-- Opening Marker --
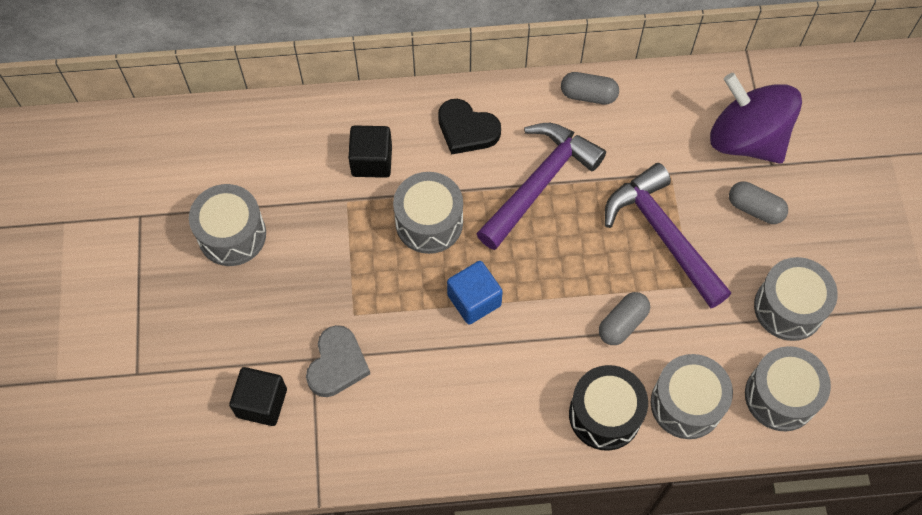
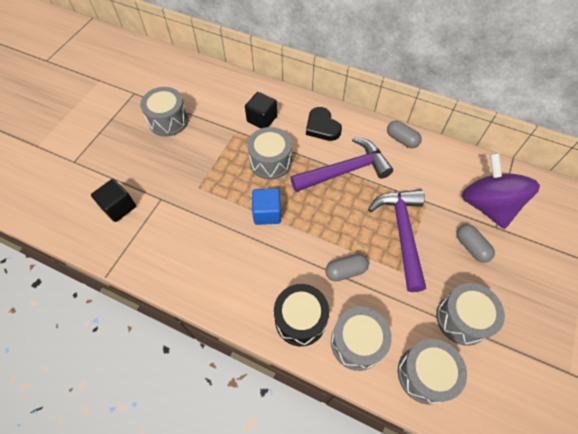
camera: 30 degrees right, 5 degrees down
(337, 364) = (171, 208): grey heart -> none

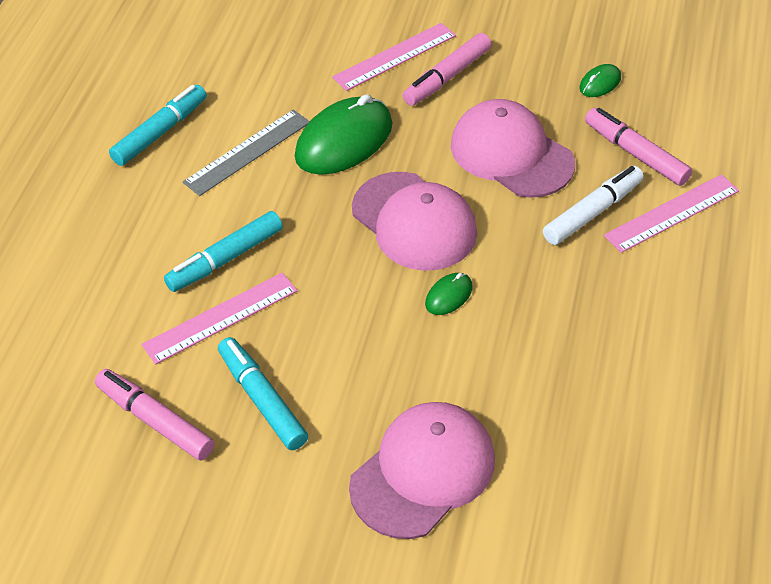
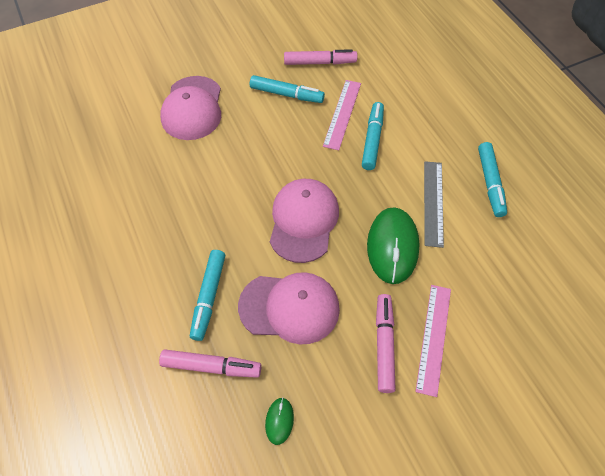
camera: 140 degrees right, 10 degrees up
(414, 221) = (303, 221): pink cap -> pink cap turned 90 degrees clockwise
(448, 296) = (248, 191): green mouse -> none
(592, 212) = (209, 297): white marker -> turquoise marker
(672, 213) = (159, 331): pink ruler -> none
-- Closing Marker --
Work to complete:
Which lines of the data contain the word "pink"? Copy each one.

Finished exercise:
(414, 221) = (303, 221): pink cap -> pink cap turned 90 degrees clockwise
(672, 213) = (159, 331): pink ruler -> none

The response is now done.